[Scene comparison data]
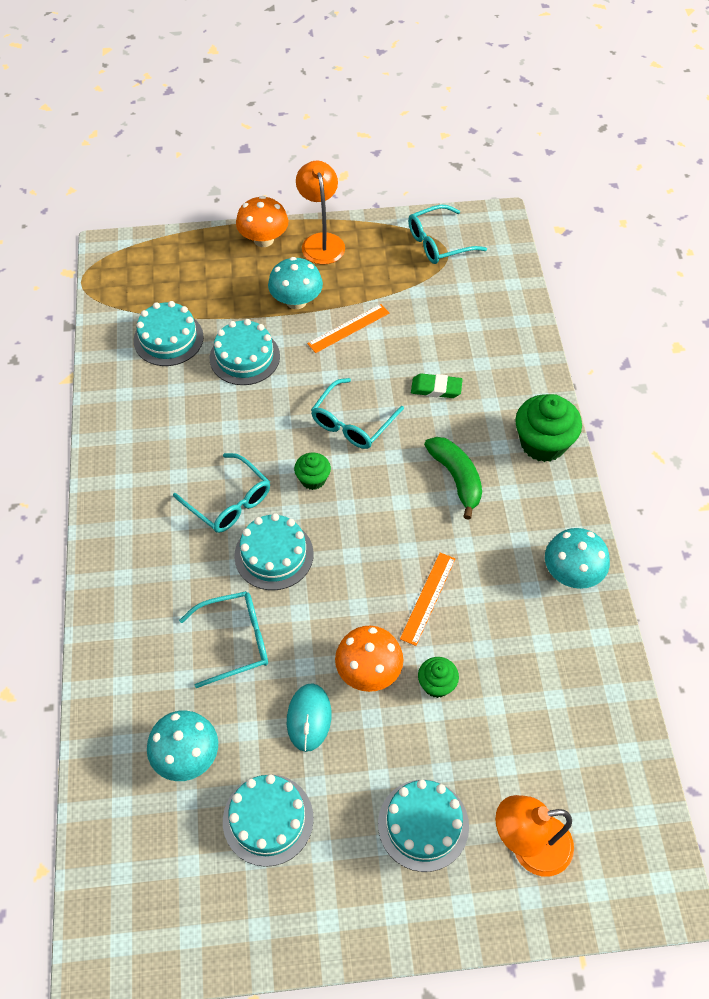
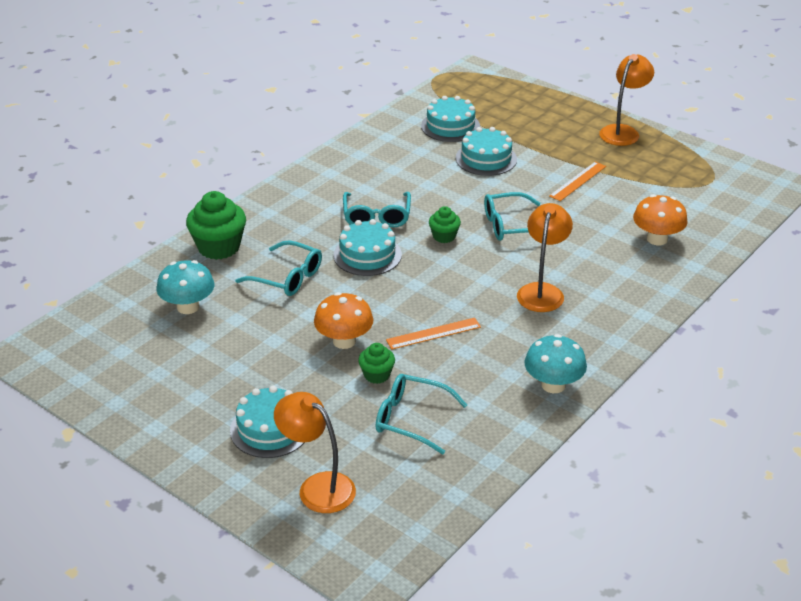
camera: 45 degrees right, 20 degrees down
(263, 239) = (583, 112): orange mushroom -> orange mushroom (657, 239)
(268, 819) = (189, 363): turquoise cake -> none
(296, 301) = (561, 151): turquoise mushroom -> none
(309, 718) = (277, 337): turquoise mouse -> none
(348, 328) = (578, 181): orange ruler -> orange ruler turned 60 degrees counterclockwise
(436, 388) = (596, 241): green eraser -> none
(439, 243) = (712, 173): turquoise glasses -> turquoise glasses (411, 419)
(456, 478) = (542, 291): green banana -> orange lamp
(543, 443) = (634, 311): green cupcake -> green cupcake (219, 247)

Exercise objective:
What is needed is an exact copy of all the entries above, minus the pictures.

Task solution:
camera: 45 degrees right, 20 degrees down
(263, 239) = (583, 112): orange mushroom -> orange mushroom (657, 239)
(268, 819) = (189, 363): turquoise cake -> none
(296, 301) = (561, 151): turquoise mushroom -> none
(309, 718) = (277, 337): turquoise mouse -> none
(348, 328) = (578, 181): orange ruler -> orange ruler turned 60 degrees counterclockwise
(436, 388) = (596, 241): green eraser -> none
(439, 243) = (712, 173): turquoise glasses -> turquoise glasses (411, 419)
(456, 478) = (542, 291): green banana -> orange lamp
(543, 443) = (634, 311): green cupcake -> green cupcake (219, 247)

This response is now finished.